Items listed in a dataset
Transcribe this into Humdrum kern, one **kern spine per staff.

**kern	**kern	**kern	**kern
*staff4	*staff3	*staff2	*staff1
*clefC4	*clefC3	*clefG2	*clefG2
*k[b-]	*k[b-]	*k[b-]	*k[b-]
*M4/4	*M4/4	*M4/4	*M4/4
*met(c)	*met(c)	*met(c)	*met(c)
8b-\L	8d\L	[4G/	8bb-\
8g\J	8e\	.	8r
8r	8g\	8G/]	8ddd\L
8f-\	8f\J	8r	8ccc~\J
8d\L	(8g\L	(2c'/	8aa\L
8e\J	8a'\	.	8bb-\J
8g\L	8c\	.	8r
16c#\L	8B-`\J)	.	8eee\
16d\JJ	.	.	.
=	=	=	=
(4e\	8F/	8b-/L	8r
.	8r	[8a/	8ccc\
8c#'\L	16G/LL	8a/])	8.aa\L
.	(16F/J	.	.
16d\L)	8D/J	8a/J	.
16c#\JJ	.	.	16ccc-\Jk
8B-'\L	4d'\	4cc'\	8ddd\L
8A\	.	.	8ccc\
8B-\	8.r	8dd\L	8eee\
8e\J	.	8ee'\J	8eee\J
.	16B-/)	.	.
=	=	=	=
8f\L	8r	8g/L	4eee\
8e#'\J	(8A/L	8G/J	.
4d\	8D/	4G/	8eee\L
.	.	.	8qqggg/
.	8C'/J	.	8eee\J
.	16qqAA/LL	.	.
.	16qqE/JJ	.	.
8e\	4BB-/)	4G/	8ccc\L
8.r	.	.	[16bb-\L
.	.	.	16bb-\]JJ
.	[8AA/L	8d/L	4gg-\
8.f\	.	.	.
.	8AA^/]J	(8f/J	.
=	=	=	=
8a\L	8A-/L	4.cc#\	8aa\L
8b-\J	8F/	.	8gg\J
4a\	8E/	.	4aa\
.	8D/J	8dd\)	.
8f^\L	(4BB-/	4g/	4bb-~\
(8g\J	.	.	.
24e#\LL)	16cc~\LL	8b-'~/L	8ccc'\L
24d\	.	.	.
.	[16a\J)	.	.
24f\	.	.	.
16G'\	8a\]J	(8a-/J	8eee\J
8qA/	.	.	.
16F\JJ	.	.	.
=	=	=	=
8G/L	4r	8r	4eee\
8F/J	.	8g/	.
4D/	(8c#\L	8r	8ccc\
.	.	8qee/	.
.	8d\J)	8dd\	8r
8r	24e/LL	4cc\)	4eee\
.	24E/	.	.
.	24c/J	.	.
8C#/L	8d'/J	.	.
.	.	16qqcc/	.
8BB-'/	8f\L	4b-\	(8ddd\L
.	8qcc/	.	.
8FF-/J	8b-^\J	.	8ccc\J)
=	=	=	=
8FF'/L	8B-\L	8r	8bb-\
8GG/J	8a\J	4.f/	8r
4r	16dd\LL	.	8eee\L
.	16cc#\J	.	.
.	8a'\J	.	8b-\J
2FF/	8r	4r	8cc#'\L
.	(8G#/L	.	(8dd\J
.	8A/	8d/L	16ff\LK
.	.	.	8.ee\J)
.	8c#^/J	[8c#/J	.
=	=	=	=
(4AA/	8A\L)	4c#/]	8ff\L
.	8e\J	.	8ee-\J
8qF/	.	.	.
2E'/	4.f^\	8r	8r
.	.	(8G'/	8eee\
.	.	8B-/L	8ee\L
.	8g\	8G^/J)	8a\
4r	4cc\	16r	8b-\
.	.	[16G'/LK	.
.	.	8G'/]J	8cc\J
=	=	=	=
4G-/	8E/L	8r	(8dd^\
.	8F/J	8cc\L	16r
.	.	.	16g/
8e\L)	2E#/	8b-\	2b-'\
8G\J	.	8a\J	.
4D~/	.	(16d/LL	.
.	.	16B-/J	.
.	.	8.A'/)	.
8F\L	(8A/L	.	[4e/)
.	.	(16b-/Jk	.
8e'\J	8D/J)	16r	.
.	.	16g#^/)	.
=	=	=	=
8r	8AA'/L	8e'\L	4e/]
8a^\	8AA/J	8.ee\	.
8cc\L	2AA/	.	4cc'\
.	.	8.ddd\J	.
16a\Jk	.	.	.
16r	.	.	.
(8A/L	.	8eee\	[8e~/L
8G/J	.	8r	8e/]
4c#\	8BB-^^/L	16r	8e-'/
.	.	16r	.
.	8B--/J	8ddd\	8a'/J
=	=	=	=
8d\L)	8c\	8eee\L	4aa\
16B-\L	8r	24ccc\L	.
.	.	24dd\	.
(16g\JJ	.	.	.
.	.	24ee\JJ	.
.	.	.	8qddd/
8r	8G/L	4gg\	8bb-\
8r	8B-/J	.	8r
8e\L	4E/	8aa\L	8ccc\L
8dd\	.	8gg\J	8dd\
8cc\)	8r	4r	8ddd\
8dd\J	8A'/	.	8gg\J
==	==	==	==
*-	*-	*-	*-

What the exercise asks: Pick out every line in the records that contains the string "kern", and copy each one.

Correct result:
Transcribe this into Humdrum kern, one **kern spine per staff.
**kern	**kern	**kern	**kern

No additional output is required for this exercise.